(Instructions for the task) An exact copy of the data is required, with no pictures in it.

(The records)

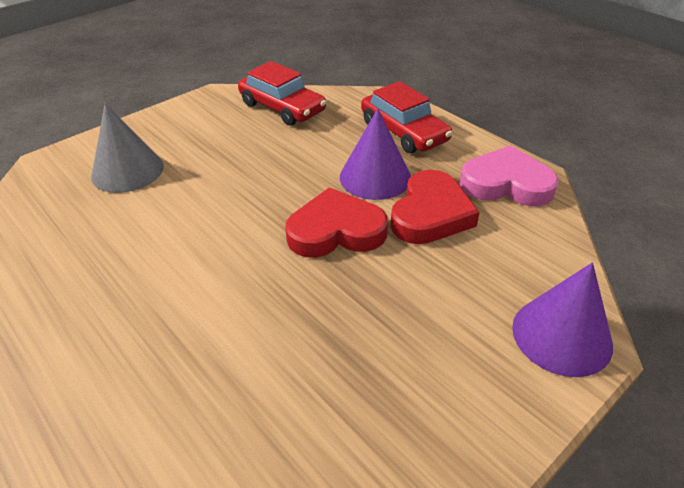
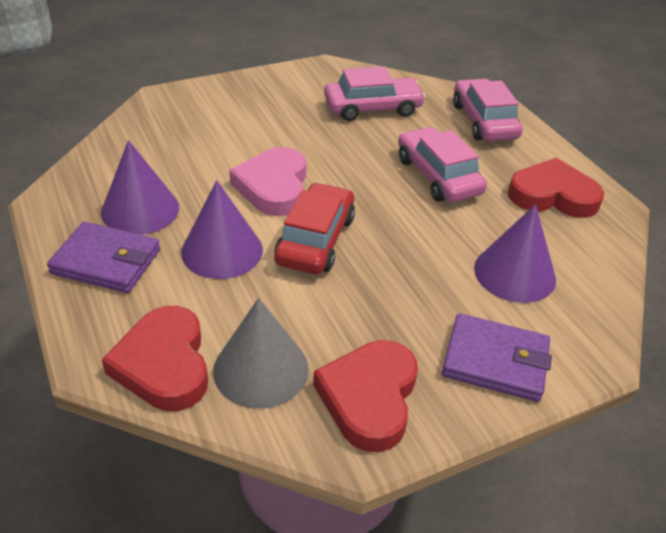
pink car: 0 -> 3
purple cone: 2 -> 3
purple wallet: 0 -> 2
red car: 2 -> 1
red heart: 2 -> 3

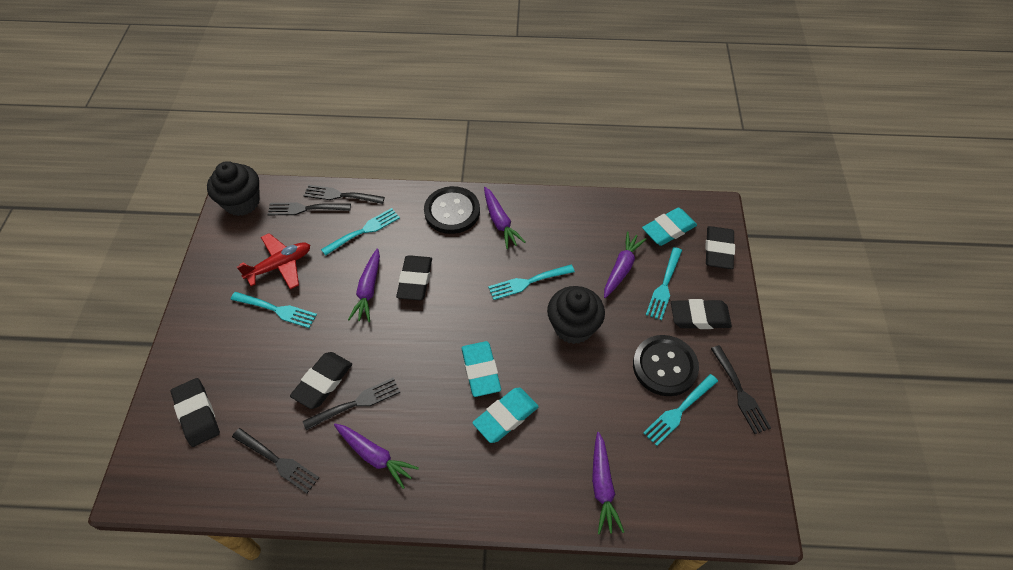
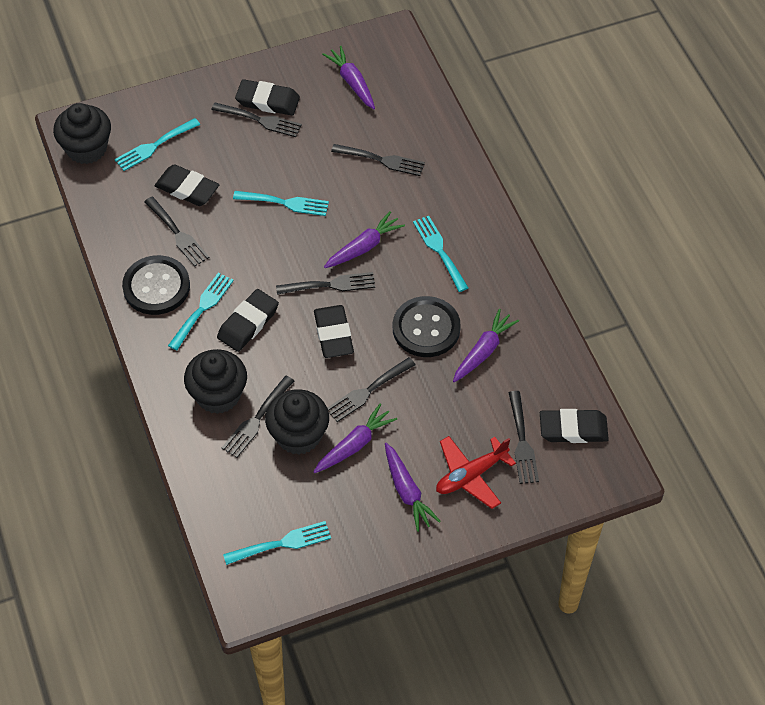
black cupcake: 2 -> 3
black fork: 5 -> 7
turquoise eraser: 3 -> 0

(Result)
pink car: 0 -> 3
purple cone: 2 -> 3
purple wallet: 0 -> 2
red car: 2 -> 1
red heart: 2 -> 3

black cupcake: 2 -> 3
black fork: 5 -> 7
turquoise eraser: 3 -> 0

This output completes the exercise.